(Shape state change listings)
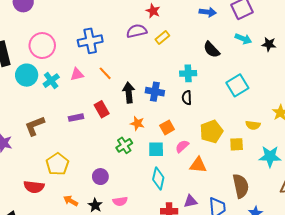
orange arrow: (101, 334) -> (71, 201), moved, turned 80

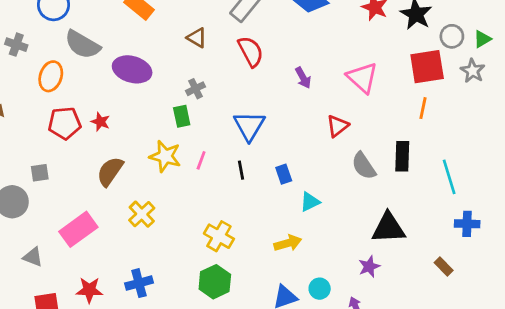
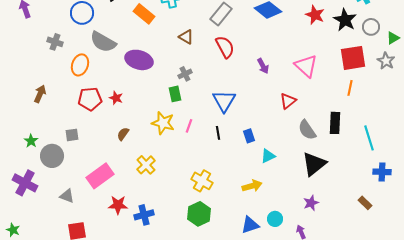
gray circle: (452, 36) -> (371, 27), moved
brown semicircle: (110, 171) -> (123, 134), size x0.6
black triangle: (388, 228) -> (314, 164), moved, turned -36
red star: (89, 290) -> (118, 205), moved

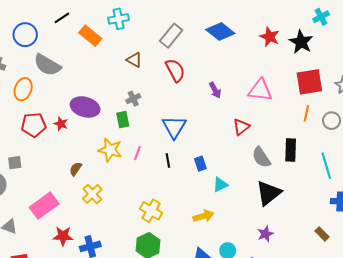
gray circle: (371, 27) -> (331, 121), moved
purple ellipse: (139, 60) -> (85, 107), moved
pink triangle: (306, 66) -> (260, 90), turned -35
brown semicircle: (123, 134) -> (76, 169), moved

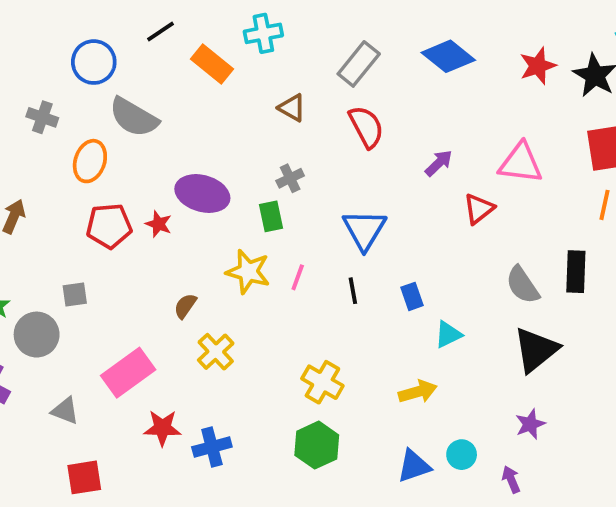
red star: (270, 37) -> (538, 66), turned 30
purple arrow: (215, 90) -> (439, 163), turned -105
red triangle: (241, 127) -> (479, 209), moved

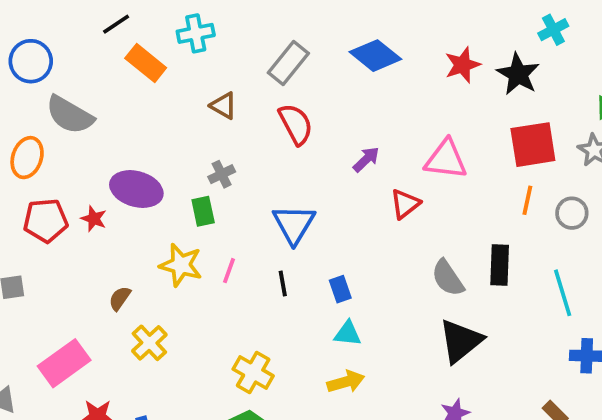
black line: (160, 32) -> (116, 24), moved
cyan triangle: (448, 335) -> (348, 334), moved, turned 32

PROBLEM: Search the data for the string "purple" and copy every line where it appears.

OUTPUT BELOW:
purple ellipse: (139, 60) -> (85, 107), moved
purple arrow: (215, 90) -> (439, 163), turned -105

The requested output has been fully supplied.